» What you are asked to do: Read the data below. Every line holding the string "none" must be copied.
++++ Exercise data ++++
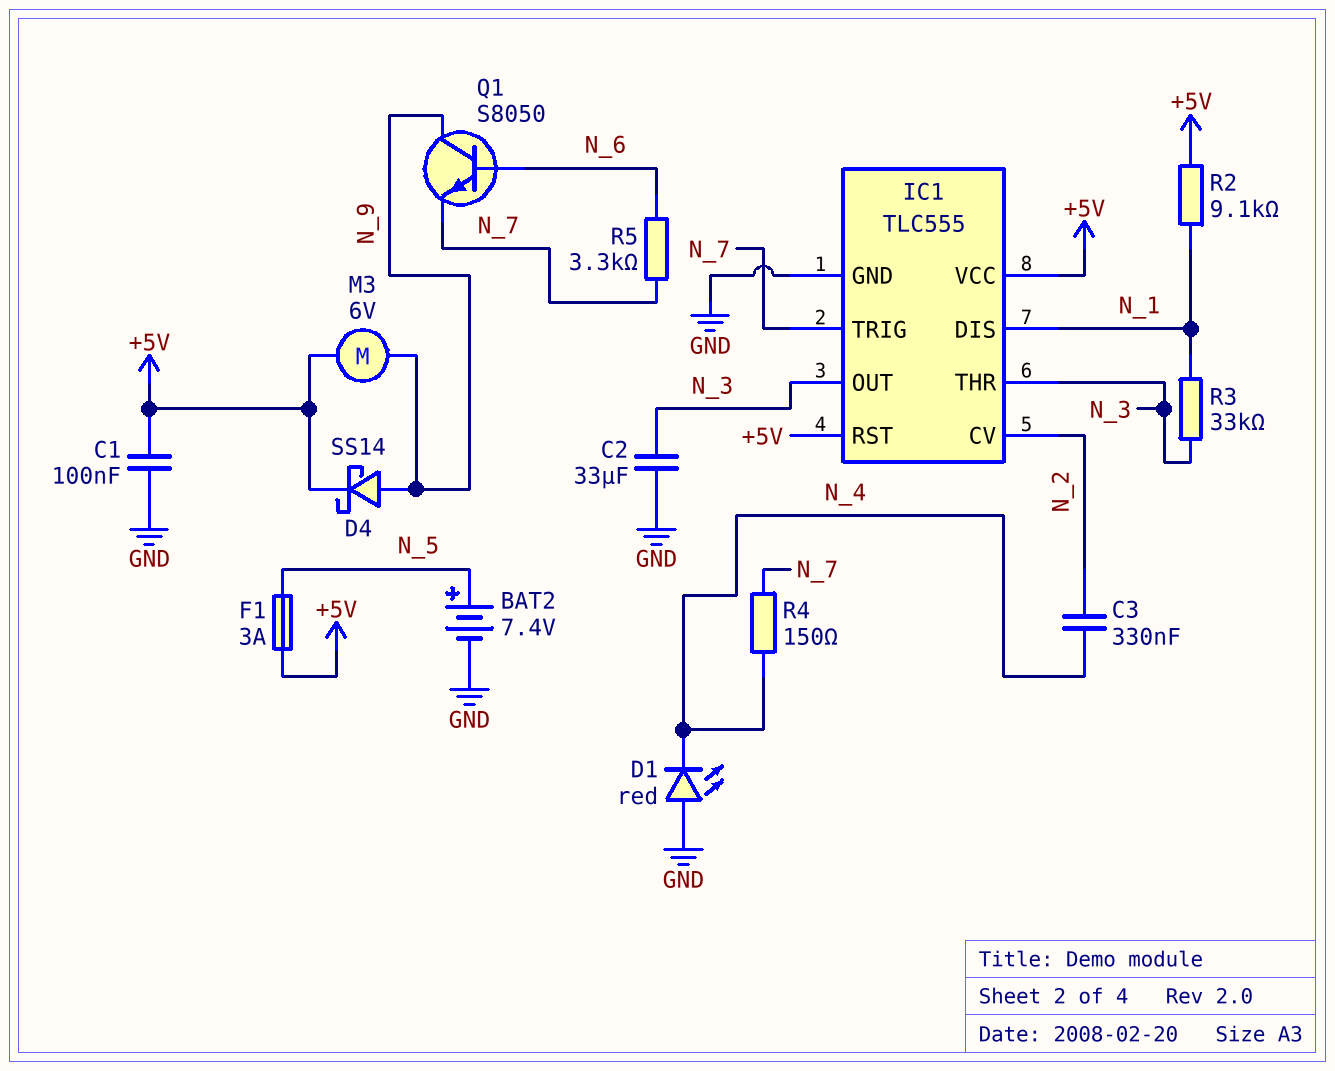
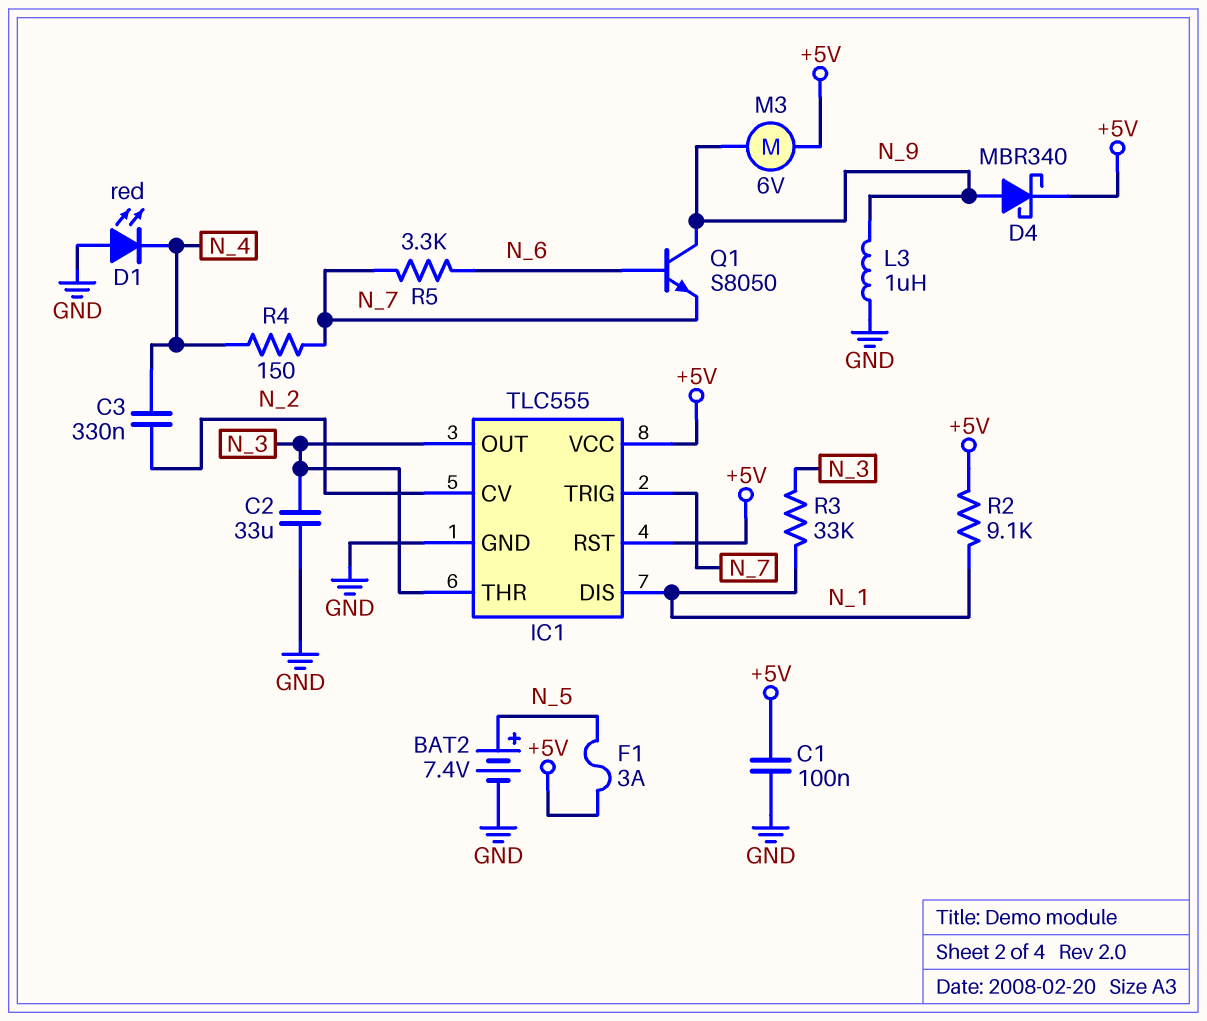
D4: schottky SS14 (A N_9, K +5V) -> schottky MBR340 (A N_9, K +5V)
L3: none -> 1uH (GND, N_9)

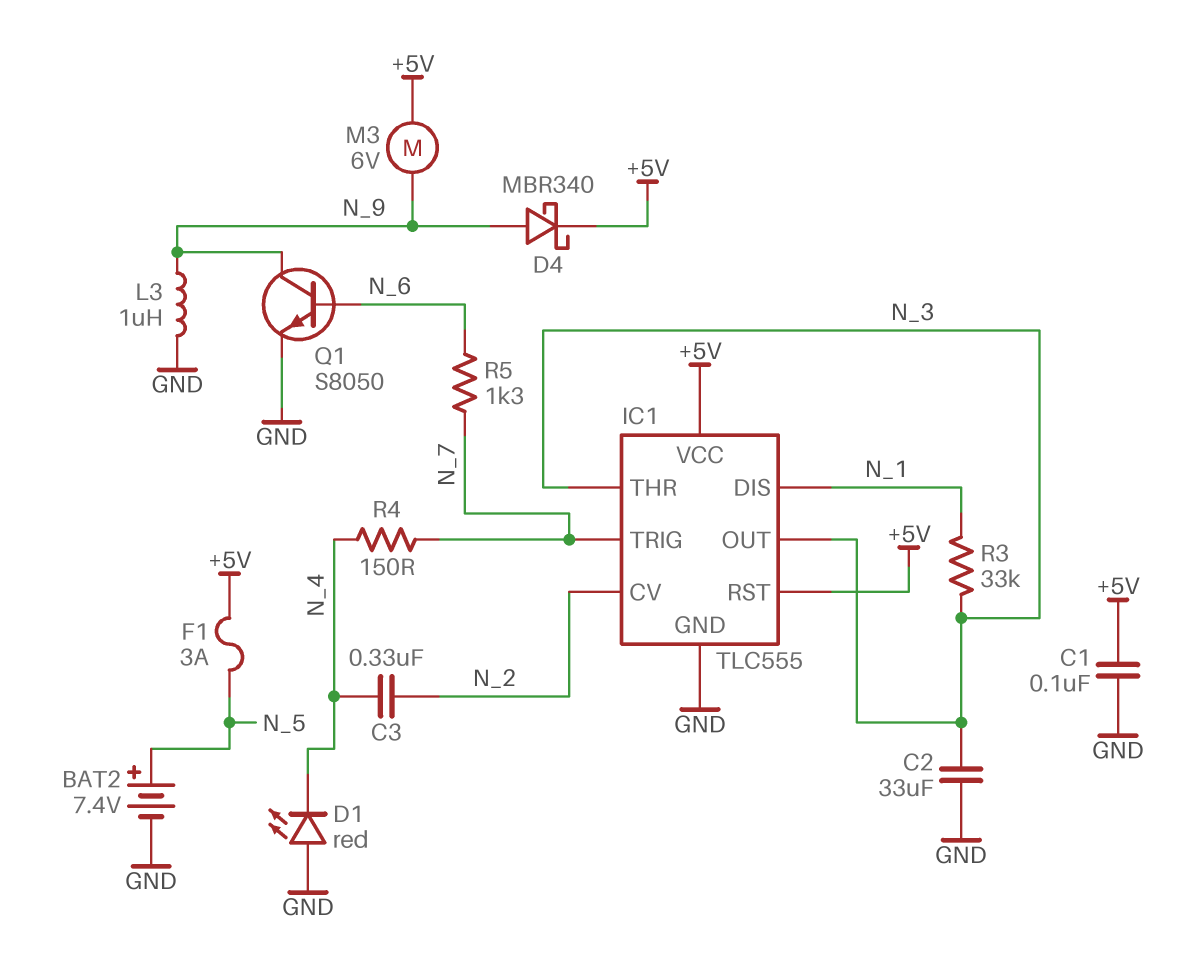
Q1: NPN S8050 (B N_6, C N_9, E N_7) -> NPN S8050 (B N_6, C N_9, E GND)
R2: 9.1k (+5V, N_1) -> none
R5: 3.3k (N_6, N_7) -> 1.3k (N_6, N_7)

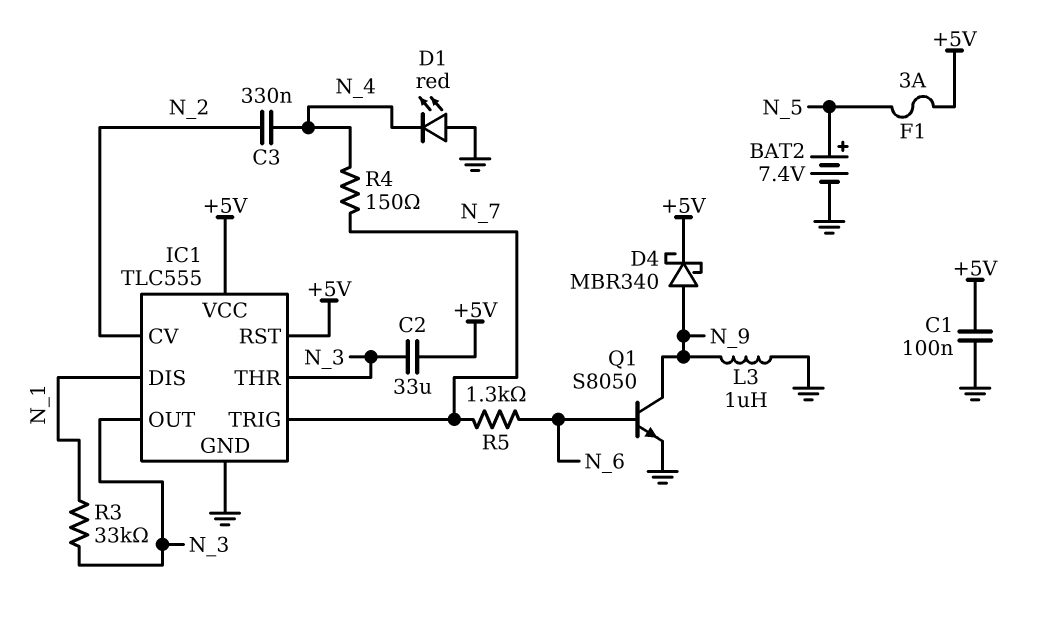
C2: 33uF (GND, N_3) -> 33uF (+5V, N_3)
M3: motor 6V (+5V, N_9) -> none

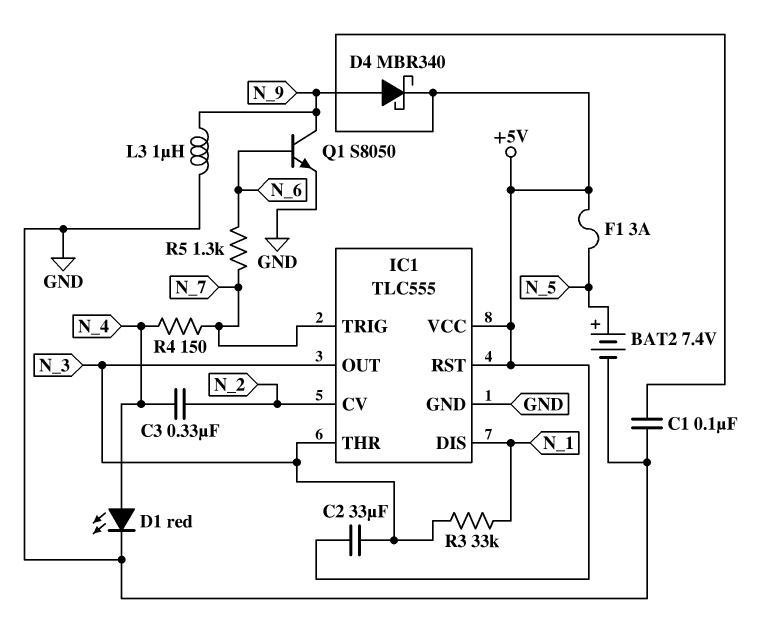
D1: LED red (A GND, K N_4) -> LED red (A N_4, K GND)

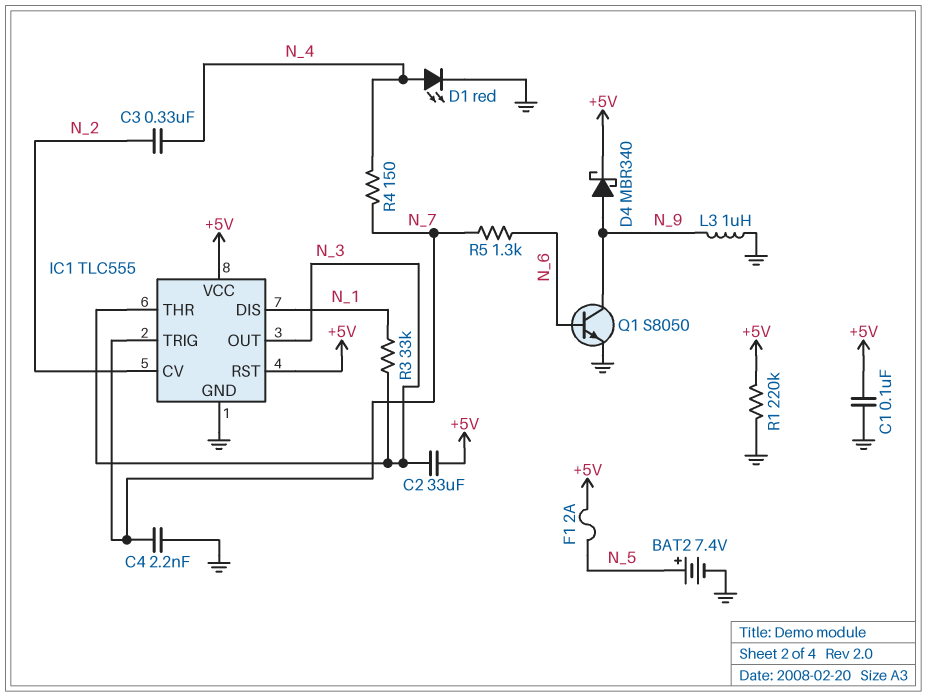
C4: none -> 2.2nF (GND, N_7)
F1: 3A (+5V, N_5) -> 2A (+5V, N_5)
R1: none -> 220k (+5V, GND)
++++
» Answer section:
L3: none -> 1uH (GND, N_9)
R2: 9.1k (+5V, N_1) -> none
M3: motor 6V (+5V, N_9) -> none
C4: none -> 2.2nF (GND, N_7)
R1: none -> 220k (+5V, GND)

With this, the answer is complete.